- _Material provided_
=======

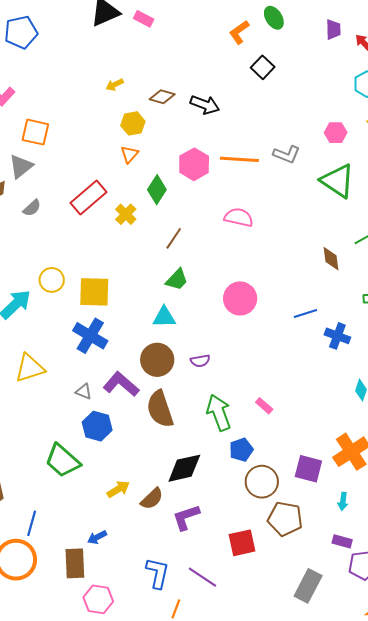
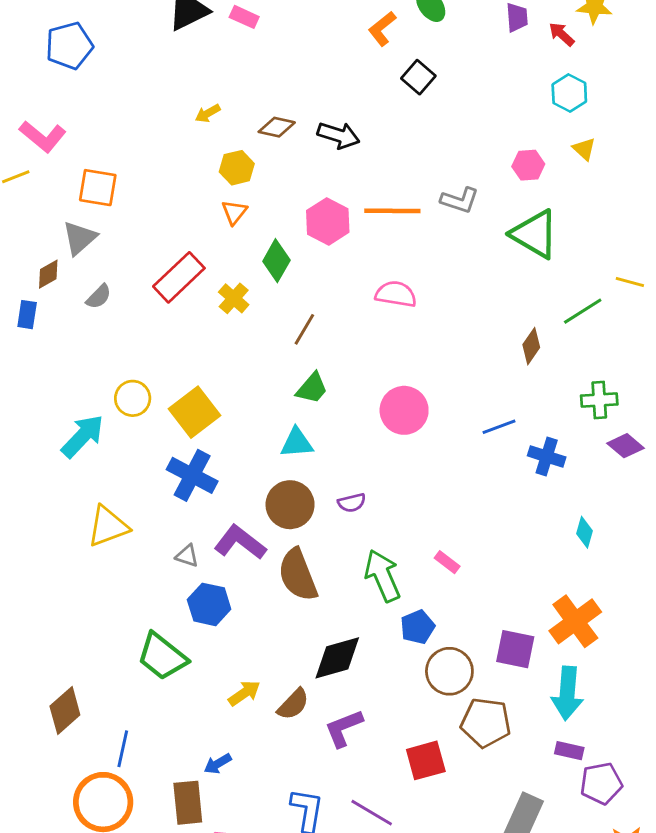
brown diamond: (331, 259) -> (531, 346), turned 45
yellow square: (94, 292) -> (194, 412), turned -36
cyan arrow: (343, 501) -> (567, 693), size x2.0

=======

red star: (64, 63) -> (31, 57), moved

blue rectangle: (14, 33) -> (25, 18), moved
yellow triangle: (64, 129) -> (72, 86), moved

=======

- _Directions_
From the entries above, return exactly the line containing "brown diamond: (331, 259)", the line containing "cyan arrow: (343, 501)", and all lines between, and nothing else.

- _Task result_
brown diamond: (331, 259) -> (531, 346), turned 45
yellow square: (94, 292) -> (194, 412), turned -36
cyan arrow: (343, 501) -> (567, 693), size x2.0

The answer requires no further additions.